What is expected: The material below contains a line with "Label: benign epithelium." and a line with "See the attached". Copy exactly those two lines and all lines between them.
-=-=-=-=-
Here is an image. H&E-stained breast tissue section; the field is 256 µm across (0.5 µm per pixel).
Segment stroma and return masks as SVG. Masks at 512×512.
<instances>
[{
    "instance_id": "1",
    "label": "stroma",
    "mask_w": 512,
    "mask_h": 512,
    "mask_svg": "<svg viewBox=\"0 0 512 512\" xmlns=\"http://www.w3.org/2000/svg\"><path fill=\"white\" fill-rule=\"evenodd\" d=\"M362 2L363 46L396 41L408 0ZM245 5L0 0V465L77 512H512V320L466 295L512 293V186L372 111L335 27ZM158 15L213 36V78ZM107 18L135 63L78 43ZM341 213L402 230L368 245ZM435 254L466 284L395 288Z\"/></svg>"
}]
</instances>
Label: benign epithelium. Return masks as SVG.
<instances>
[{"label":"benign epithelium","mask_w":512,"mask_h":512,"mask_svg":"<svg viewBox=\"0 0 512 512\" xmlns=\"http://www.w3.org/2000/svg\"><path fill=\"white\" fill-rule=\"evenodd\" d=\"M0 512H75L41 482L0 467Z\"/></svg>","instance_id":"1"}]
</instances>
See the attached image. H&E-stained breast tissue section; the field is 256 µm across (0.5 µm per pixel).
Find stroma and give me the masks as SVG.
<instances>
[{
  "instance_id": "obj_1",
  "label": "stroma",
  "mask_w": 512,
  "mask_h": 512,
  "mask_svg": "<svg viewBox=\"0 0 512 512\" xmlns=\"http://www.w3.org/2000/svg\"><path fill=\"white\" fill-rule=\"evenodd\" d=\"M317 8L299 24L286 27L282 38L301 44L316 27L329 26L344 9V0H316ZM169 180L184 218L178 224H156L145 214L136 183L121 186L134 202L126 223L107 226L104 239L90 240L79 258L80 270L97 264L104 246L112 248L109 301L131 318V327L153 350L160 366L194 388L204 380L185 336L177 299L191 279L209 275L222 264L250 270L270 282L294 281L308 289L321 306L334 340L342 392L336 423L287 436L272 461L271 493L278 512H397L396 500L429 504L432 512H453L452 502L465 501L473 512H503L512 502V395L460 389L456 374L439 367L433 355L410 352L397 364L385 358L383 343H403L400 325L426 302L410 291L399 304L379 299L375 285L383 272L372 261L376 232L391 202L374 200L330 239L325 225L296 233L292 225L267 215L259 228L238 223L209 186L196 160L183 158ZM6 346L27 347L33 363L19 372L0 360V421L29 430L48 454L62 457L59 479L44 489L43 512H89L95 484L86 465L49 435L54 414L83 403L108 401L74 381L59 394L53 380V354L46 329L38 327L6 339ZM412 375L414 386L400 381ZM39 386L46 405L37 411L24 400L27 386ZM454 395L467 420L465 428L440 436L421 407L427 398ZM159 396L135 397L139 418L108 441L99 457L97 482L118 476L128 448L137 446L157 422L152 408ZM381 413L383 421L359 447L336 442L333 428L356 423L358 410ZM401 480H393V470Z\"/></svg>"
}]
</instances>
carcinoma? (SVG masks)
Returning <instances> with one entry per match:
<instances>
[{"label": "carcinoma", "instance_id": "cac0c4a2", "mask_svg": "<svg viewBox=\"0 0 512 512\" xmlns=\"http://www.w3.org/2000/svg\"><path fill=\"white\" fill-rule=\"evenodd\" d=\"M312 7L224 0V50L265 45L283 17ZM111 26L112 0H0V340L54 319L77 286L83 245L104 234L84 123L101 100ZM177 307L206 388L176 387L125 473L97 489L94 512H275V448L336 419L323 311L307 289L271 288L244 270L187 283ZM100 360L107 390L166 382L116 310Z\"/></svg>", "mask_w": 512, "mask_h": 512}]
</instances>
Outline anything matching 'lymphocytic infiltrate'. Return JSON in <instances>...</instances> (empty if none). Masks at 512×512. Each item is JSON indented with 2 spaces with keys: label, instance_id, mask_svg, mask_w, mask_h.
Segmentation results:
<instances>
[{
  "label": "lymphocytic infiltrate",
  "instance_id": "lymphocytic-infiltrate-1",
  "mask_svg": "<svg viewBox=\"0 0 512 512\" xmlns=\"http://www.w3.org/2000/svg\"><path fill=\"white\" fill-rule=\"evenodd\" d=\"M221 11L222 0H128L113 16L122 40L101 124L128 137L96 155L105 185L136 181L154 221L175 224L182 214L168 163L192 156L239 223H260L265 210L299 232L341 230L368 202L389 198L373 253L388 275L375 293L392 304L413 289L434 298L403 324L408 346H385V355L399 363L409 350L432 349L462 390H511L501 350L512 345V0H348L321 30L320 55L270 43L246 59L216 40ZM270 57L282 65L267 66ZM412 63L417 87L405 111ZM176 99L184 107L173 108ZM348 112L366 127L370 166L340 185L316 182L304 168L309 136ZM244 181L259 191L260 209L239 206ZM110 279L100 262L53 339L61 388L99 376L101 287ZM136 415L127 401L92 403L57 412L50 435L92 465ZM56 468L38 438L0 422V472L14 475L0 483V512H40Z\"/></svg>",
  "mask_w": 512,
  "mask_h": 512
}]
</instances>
-=-=-=-=-
Result of this task:
Label: benign epithelium. Return masks as SVG.
<instances>
[{"label":"benign epithelium","mask_w":512,"mask_h":512,"mask_svg":"<svg viewBox=\"0 0 512 512\" xmlns=\"http://www.w3.org/2000/svg\"><path fill=\"white\" fill-rule=\"evenodd\" d=\"M0 512H75L41 482L0 467Z\"/></svg>","instance_id":"1"}]
</instances>
See the attached image. H&E-stained breast tissue section; the field is 256 µm across (0.5 µm per pixel).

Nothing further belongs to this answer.